◆ **Job item**
Every line of the entries below from the one containing "red pencil [533,327,665,367]" to the one containing "camera: 50 degrees left, 10 degrees down", both ends included, must be written out exactly. No other line belongs in the answer.

◆ **Given data**
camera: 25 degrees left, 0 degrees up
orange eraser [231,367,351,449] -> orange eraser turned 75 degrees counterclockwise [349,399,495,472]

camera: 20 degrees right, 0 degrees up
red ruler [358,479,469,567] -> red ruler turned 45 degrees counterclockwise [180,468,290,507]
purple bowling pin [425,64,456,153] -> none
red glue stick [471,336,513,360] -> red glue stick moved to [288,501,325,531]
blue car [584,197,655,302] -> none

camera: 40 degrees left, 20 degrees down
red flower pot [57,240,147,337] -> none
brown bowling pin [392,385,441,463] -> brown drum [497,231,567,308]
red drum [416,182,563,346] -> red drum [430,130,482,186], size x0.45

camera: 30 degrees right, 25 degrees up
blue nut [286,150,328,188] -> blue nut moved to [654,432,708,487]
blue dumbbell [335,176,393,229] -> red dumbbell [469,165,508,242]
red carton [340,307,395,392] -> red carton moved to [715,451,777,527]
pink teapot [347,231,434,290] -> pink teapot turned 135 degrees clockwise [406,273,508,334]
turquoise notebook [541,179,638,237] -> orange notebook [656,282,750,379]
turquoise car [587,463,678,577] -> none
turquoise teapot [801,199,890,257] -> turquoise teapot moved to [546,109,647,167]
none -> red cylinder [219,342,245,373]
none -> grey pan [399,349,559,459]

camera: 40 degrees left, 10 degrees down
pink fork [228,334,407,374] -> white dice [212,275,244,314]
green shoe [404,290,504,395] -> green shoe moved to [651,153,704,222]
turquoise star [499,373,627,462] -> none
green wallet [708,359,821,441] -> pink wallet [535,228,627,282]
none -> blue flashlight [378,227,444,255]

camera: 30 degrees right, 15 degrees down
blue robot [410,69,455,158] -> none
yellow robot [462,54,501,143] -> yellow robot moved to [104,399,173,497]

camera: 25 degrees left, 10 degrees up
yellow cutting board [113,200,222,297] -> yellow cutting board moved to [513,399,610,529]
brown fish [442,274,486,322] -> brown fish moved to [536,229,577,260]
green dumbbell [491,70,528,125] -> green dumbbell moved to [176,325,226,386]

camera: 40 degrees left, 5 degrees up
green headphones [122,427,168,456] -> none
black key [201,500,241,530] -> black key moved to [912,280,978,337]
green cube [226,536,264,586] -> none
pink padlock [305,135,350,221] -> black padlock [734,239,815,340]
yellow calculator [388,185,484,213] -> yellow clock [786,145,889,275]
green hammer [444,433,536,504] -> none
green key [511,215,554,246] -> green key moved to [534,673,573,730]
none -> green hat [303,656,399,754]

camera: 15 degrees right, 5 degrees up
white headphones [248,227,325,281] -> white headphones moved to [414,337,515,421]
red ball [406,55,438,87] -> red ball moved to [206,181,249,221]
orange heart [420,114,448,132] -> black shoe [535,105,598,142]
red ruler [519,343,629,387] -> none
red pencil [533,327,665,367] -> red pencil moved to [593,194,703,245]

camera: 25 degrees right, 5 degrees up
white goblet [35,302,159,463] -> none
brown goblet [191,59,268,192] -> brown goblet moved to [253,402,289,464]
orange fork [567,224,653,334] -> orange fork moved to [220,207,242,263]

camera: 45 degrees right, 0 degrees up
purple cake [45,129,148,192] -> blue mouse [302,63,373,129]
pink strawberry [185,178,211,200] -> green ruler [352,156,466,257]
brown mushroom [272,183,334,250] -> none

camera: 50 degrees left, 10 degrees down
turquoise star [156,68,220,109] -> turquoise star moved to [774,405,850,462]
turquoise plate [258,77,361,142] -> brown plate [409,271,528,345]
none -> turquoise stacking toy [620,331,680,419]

◆ **Solution**
red pencil [533,327,665,367] -> red pencil moved to [593,194,703,245]

camera: 25 degrees right, 5 degrees up
white goblet [35,302,159,463] -> none
brown goblet [191,59,268,192] -> brown goblet moved to [253,402,289,464]
orange fork [567,224,653,334] -> orange fork moved to [220,207,242,263]

camera: 45 degrees right, 0 degrees up
purple cake [45,129,148,192] -> blue mouse [302,63,373,129]
pink strawberry [185,178,211,200] -> green ruler [352,156,466,257]
brown mushroom [272,183,334,250] -> none

camera: 50 degrees left, 10 degrees down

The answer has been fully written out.